● Assignment:
Which lines run from the line with "U1 pin GND: VBUS -> GND" through the line with "U5 pin OB: N_4 -> N_6" in the entries below? Print them exactly, both ends included, and nothing more.

● Data provided:
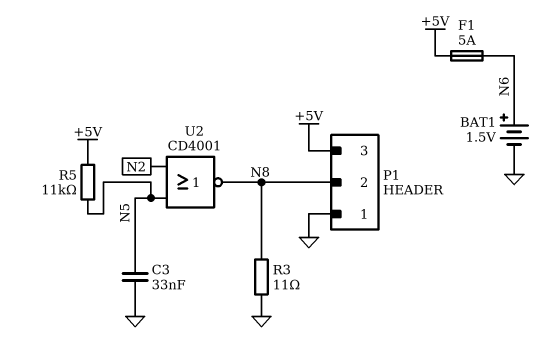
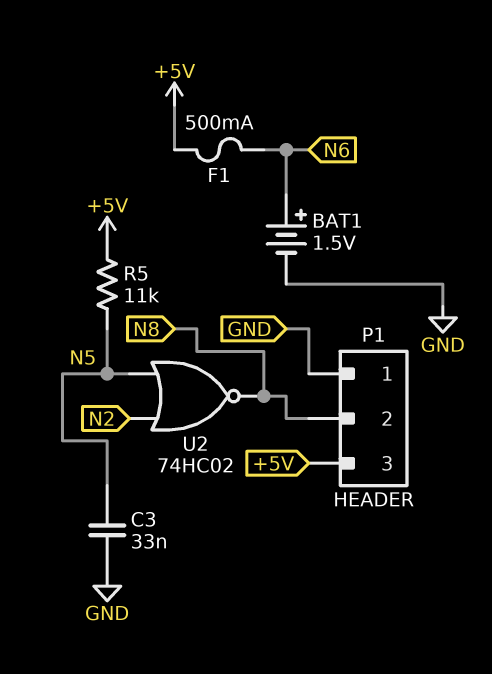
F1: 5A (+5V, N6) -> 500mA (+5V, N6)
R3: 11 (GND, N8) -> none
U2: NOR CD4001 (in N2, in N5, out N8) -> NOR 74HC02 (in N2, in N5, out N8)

--

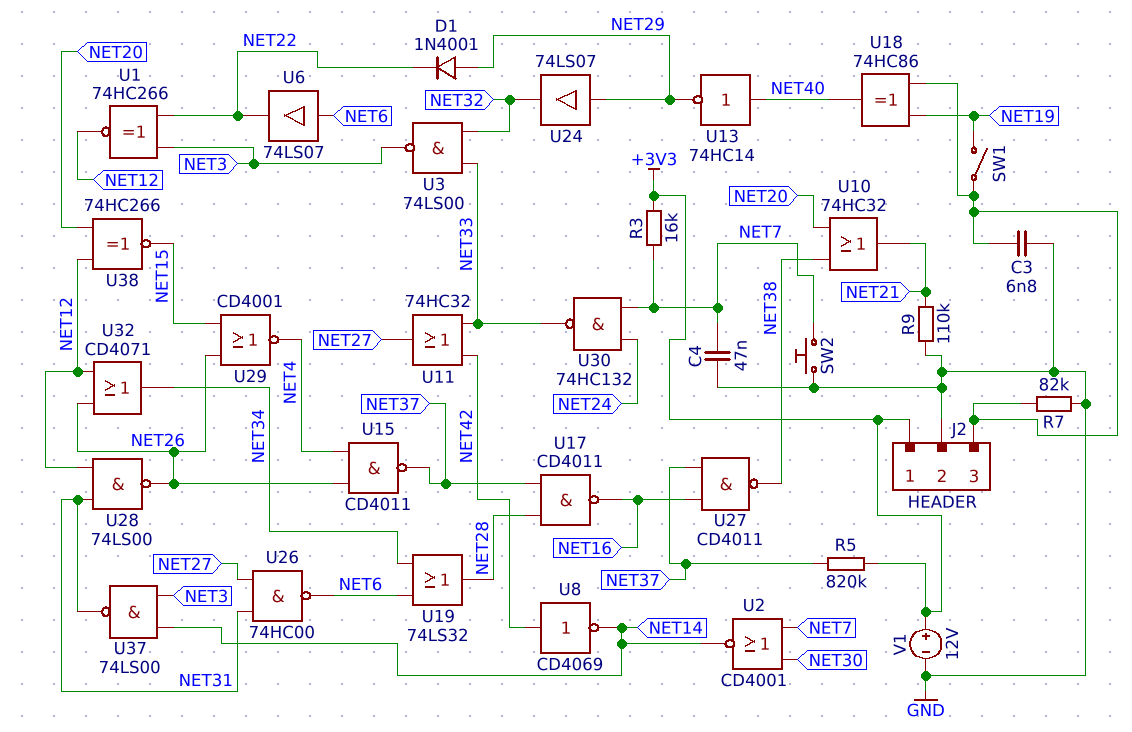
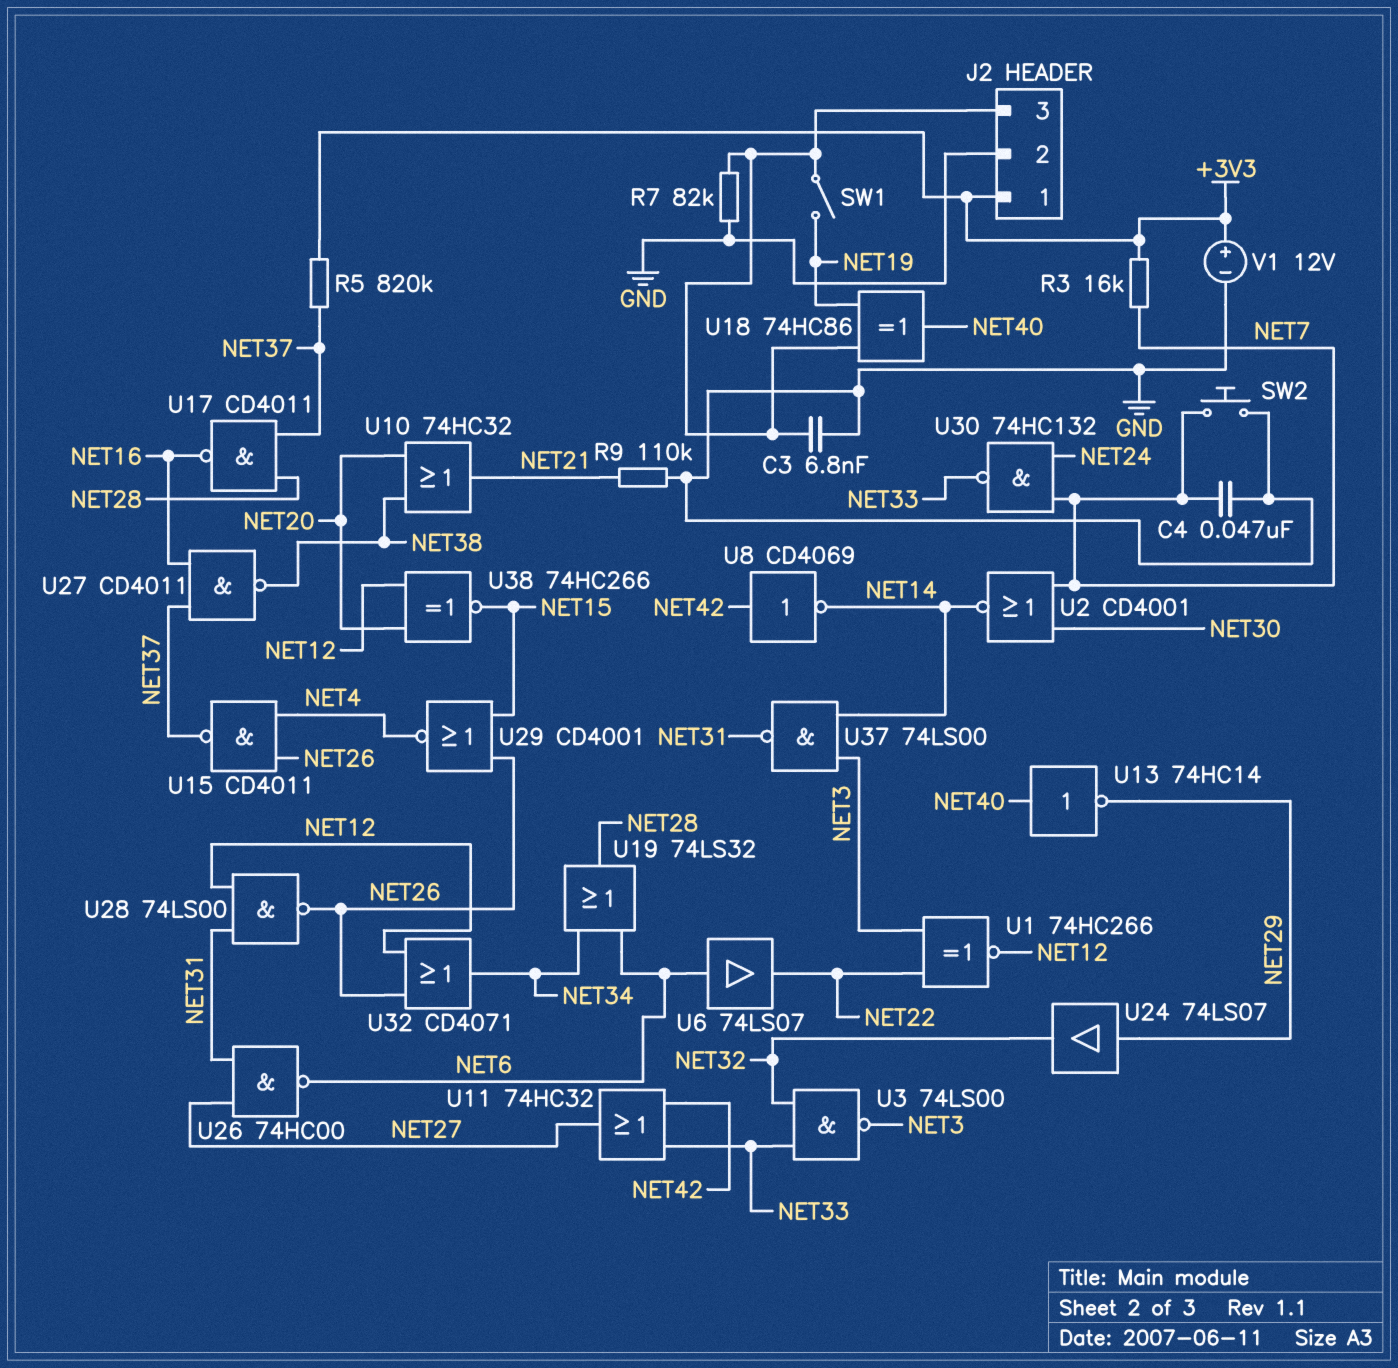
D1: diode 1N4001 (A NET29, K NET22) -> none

* * *

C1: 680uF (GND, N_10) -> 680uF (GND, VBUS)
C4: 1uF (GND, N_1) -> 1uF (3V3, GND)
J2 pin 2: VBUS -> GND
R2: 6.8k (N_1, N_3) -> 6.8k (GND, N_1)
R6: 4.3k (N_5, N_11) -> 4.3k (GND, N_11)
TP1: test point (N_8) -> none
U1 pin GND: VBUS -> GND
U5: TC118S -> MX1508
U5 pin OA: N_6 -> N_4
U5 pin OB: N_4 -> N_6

● Result of the task:
U1 pin GND: VBUS -> GND
U5: TC118S -> MX1508
U5 pin OA: N_6 -> N_4
U5 pin OB: N_4 -> N_6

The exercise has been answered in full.